Brief: What you write must match, character for character, the lines from the one with "R201: 2.4k (GND, W4) -> 2.4k (GND, T5)" down to the one with "U3 pin VIN: none -> VBUS" in the listing below, minus its pictures.

Data for review:
◇ ◇ ◇ ◇ ◇

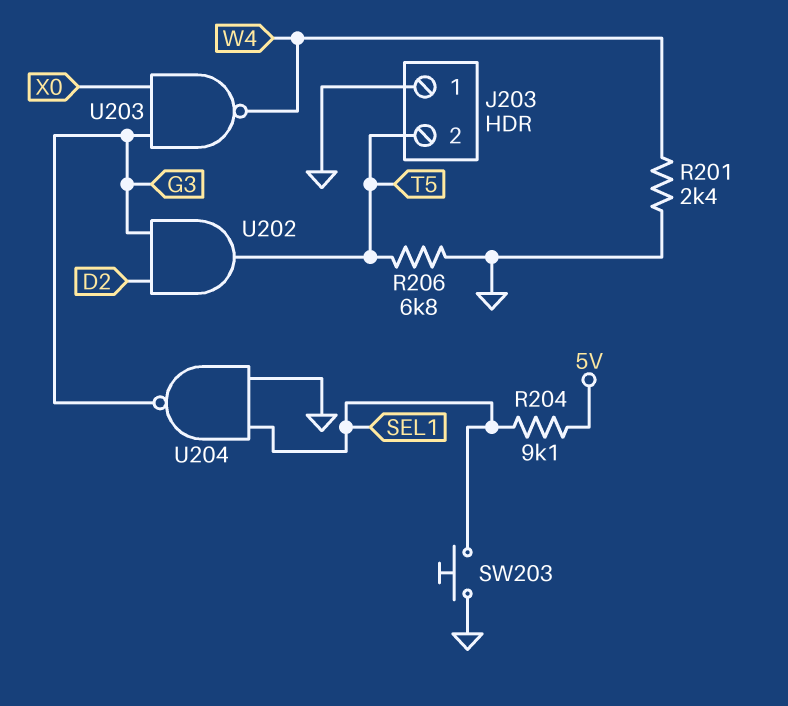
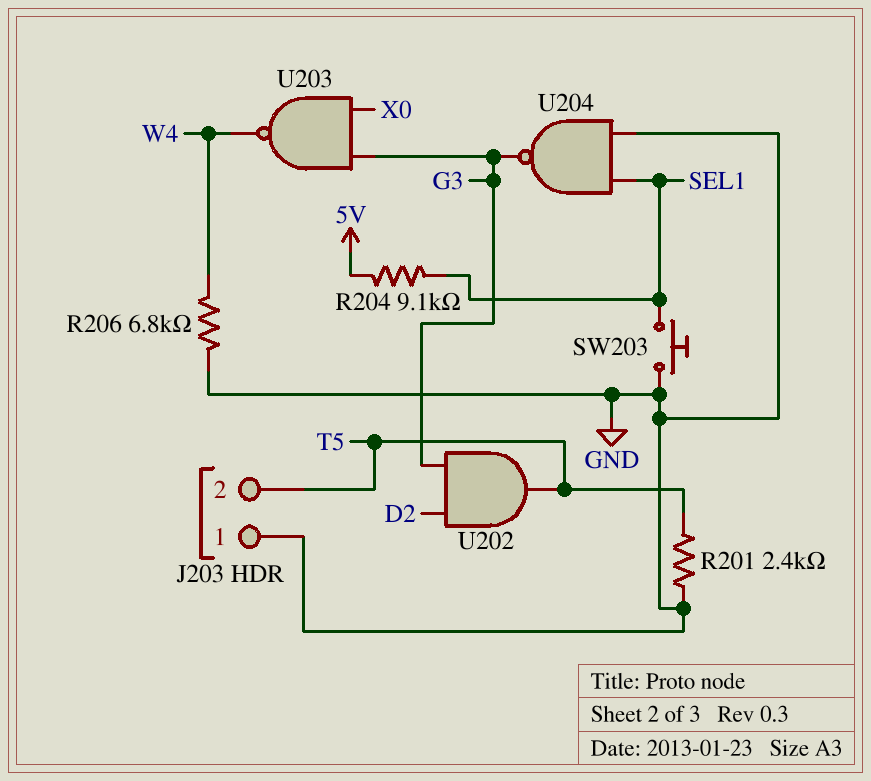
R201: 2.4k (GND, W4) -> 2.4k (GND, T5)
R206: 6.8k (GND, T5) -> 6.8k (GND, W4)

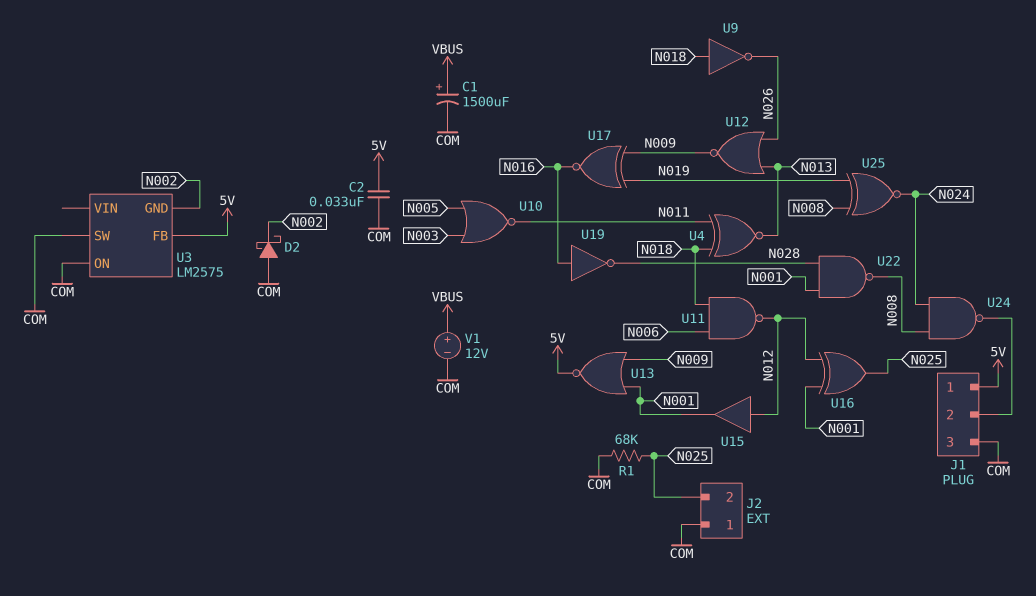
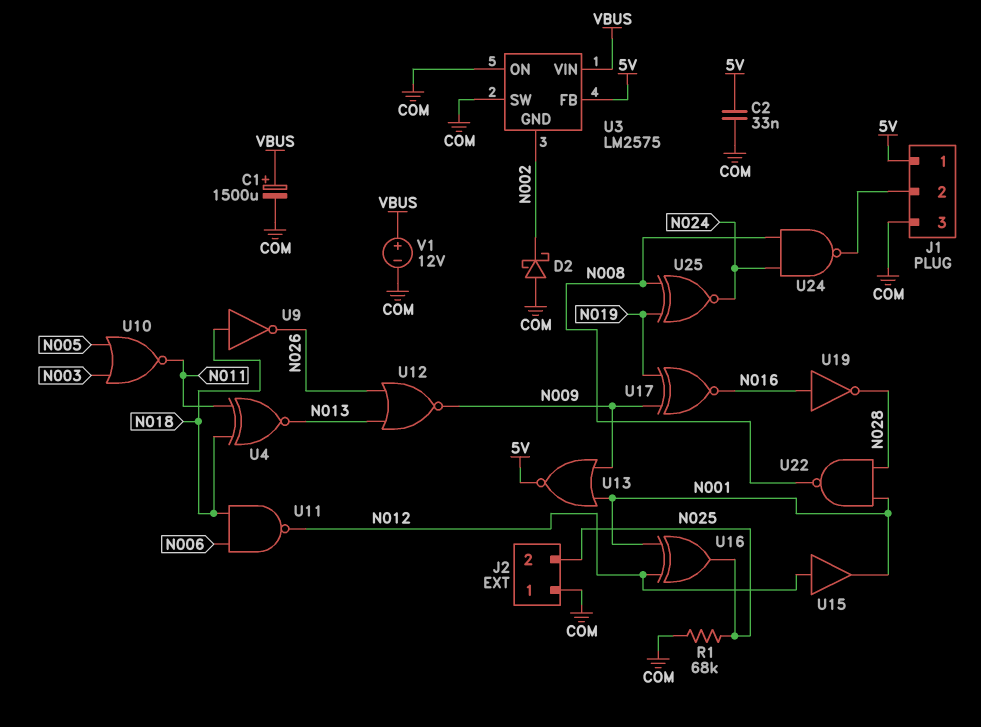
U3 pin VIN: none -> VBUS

◇ ◇ ◇ ◇ ◇

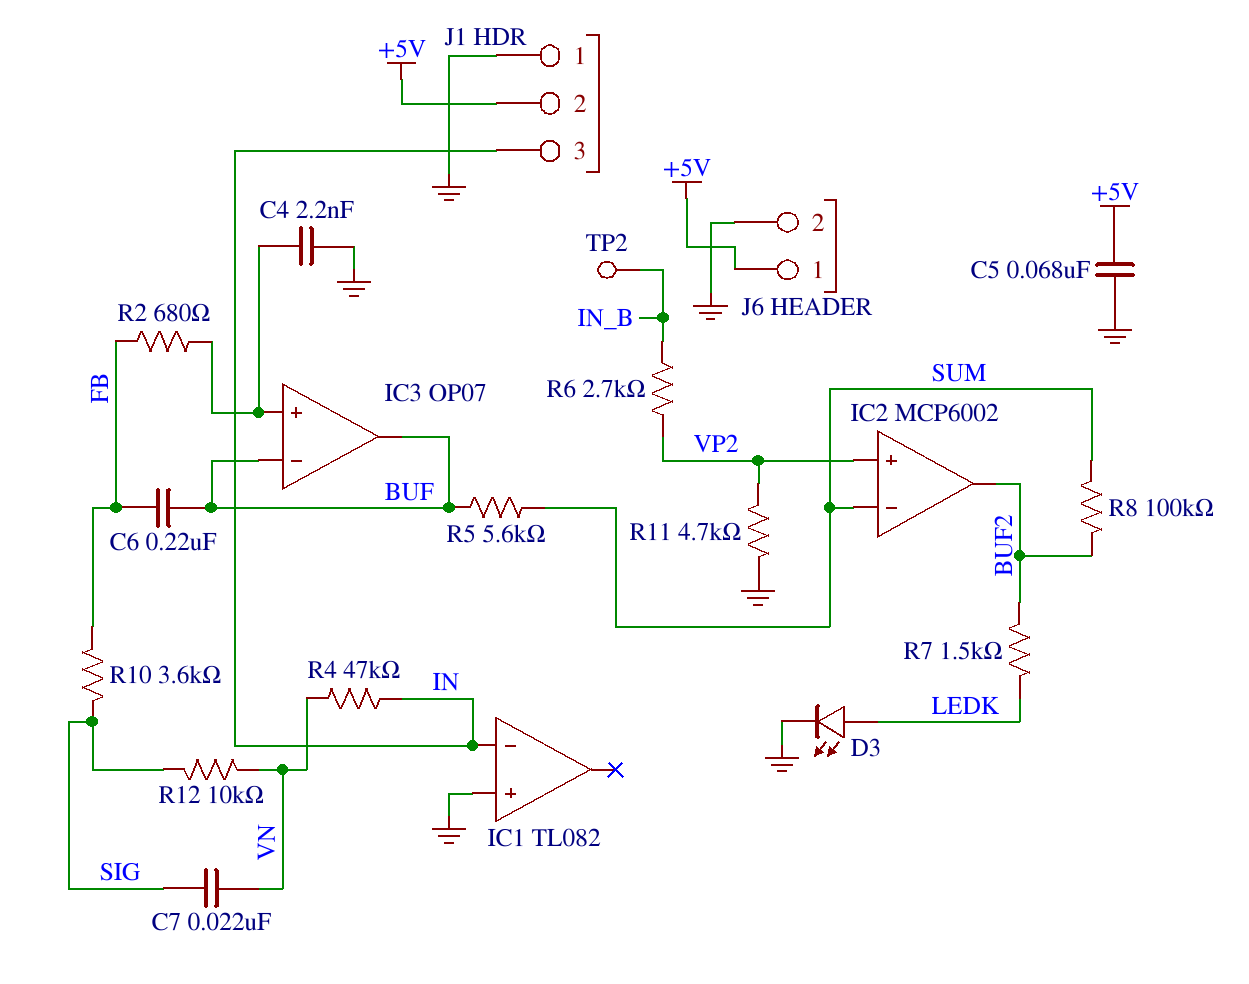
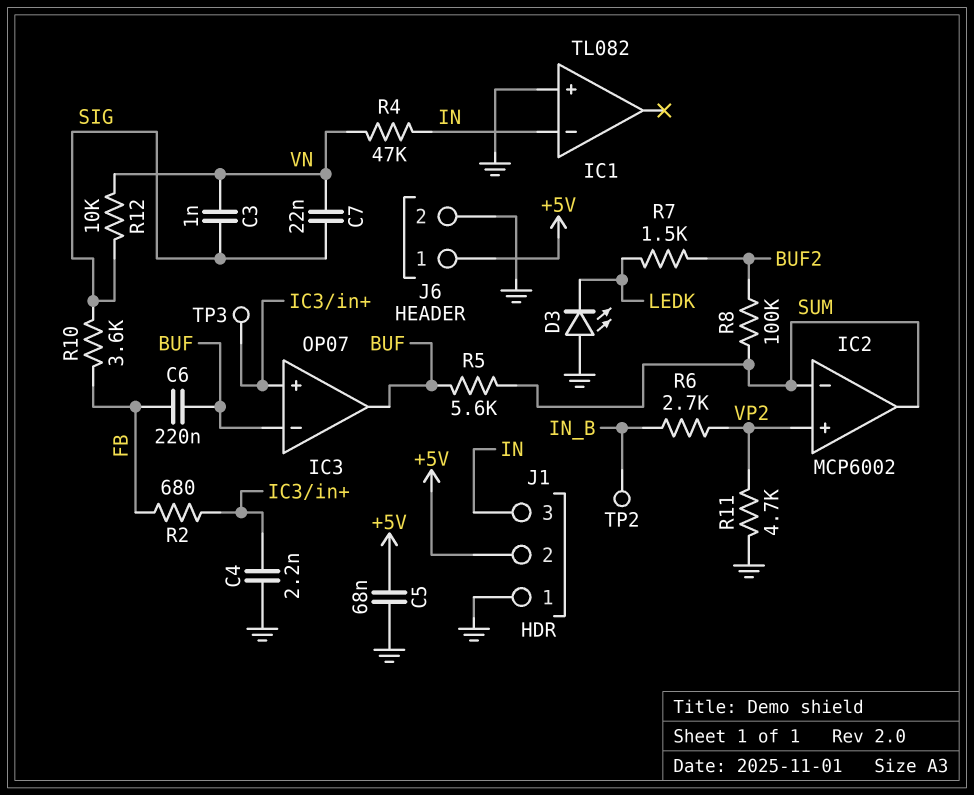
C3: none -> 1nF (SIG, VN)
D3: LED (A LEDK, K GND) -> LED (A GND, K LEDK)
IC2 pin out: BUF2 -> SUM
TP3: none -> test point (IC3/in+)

◇ ◇ ◇ ◇ ◇

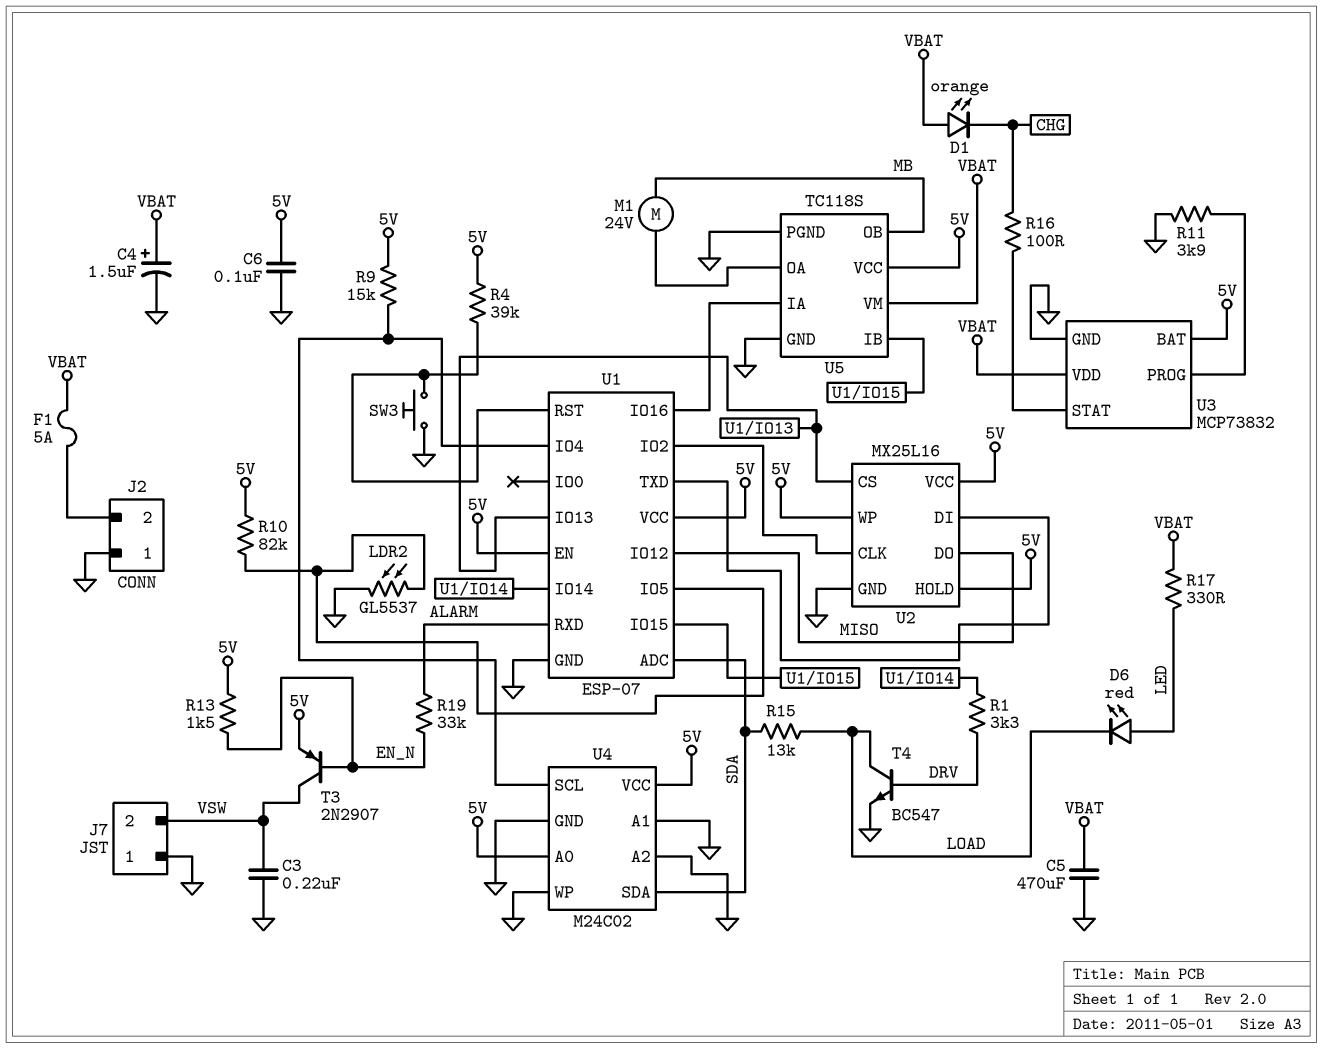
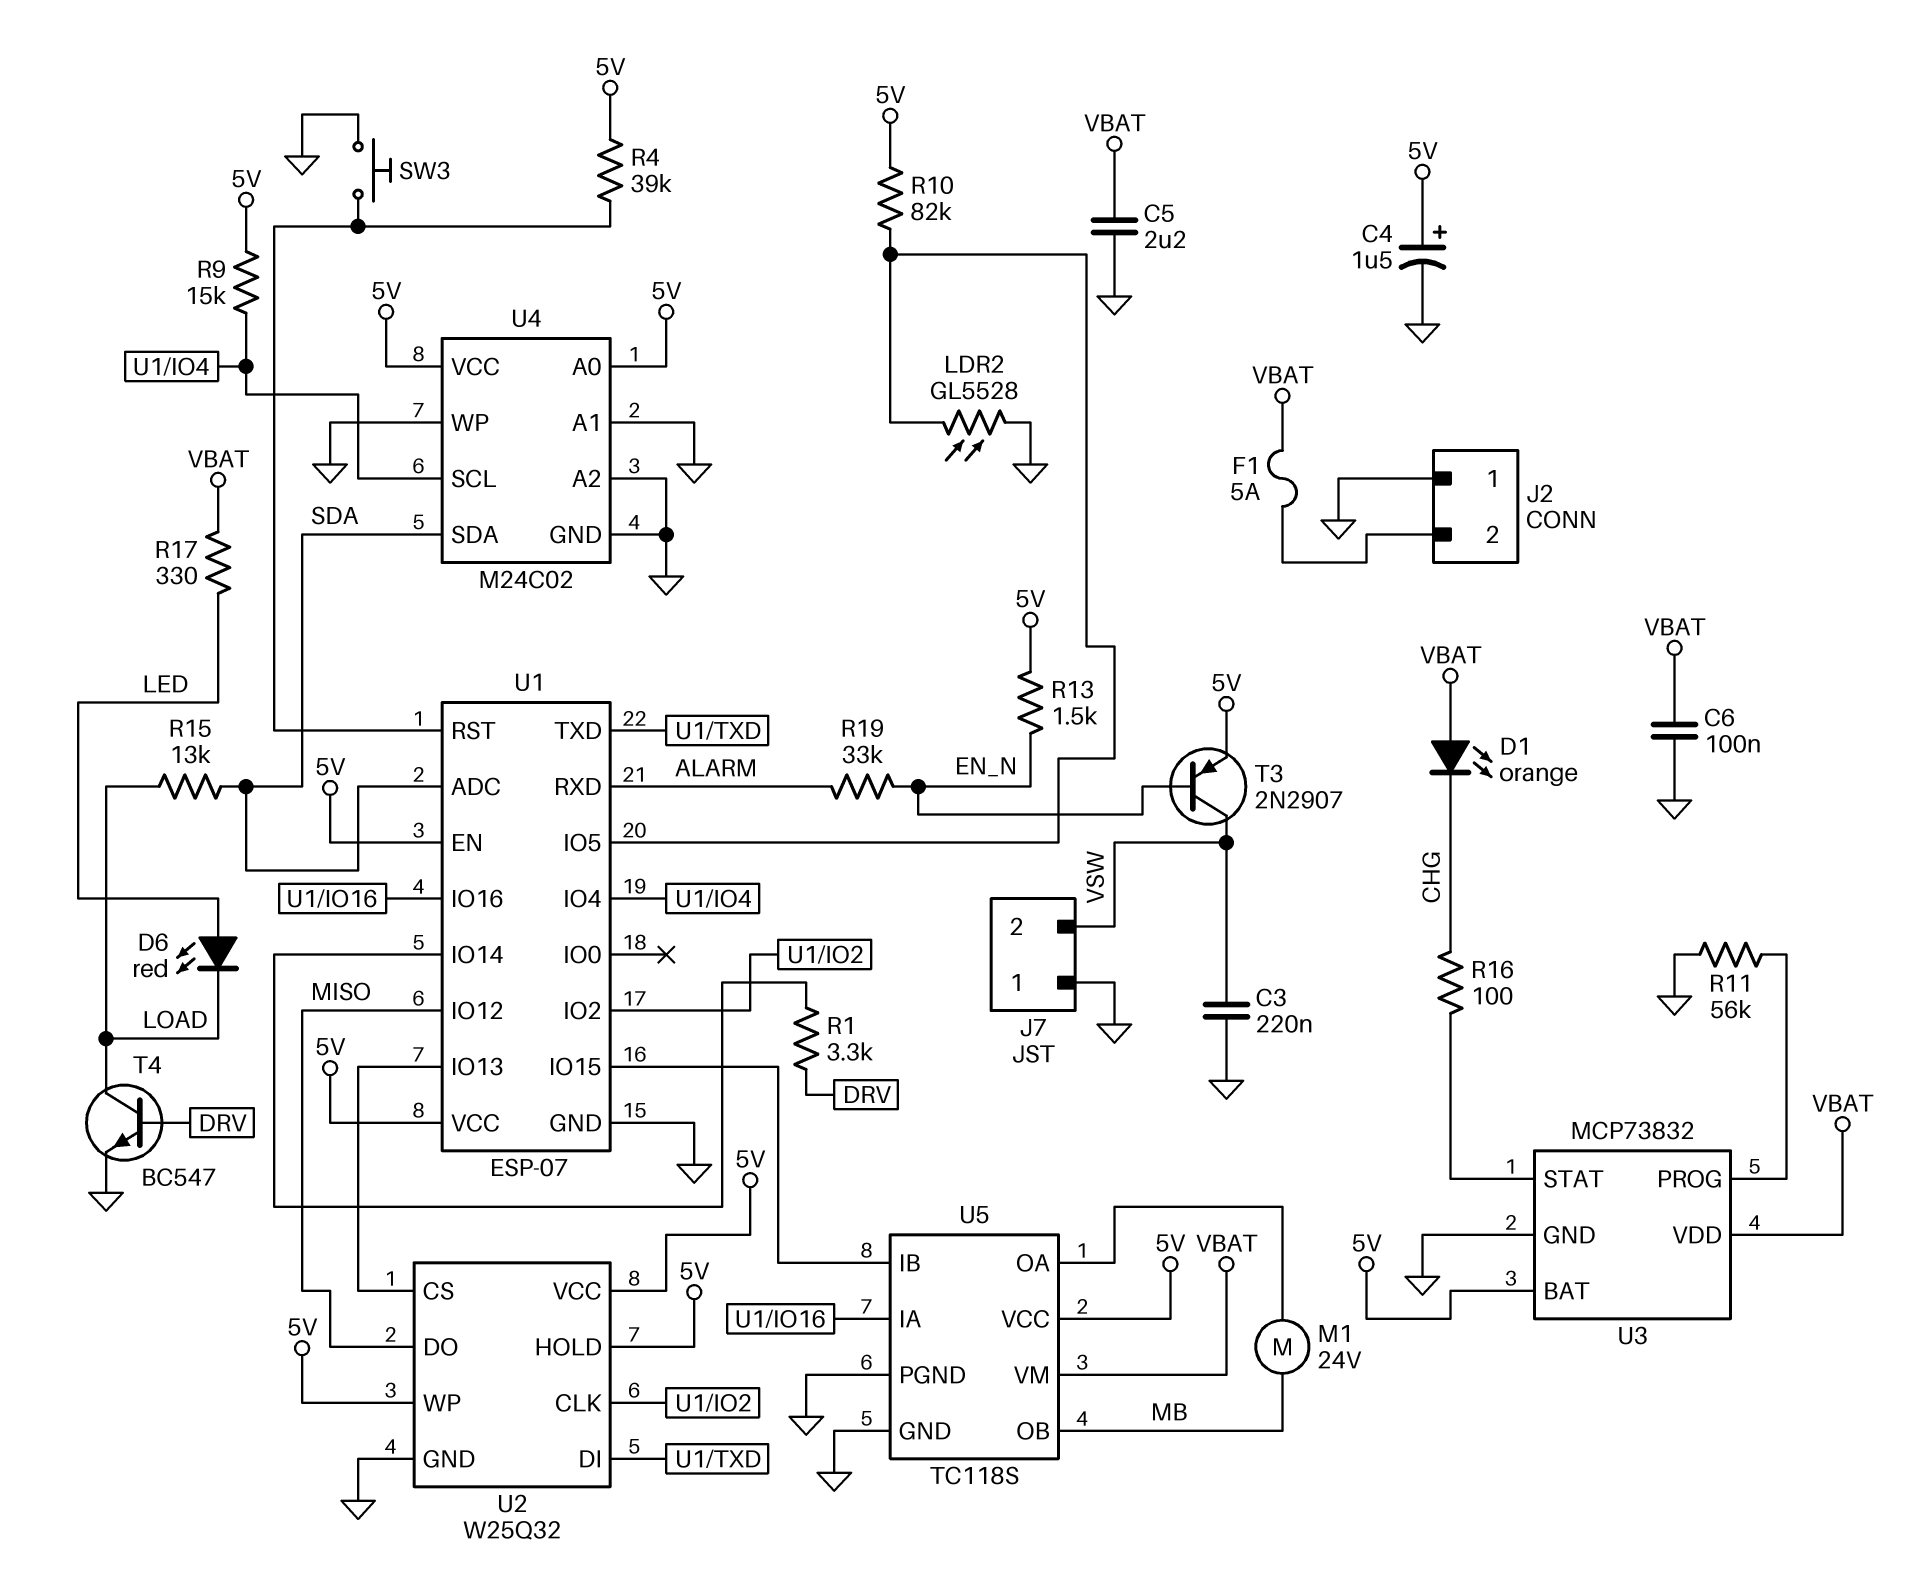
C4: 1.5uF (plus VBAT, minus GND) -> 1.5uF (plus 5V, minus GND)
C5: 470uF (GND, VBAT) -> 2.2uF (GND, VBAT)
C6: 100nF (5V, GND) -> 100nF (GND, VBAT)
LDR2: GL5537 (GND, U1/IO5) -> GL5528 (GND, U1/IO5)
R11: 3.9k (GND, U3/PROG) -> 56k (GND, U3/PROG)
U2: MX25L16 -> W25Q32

◇ ◇ ◇ ◇ ◇

Result for this task:
R201: 2.4k (GND, W4) -> 2.4k (GND, T5)
R206: 6.8k (GND, T5) -> 6.8k (GND, W4)

U3 pin VIN: none -> VBUS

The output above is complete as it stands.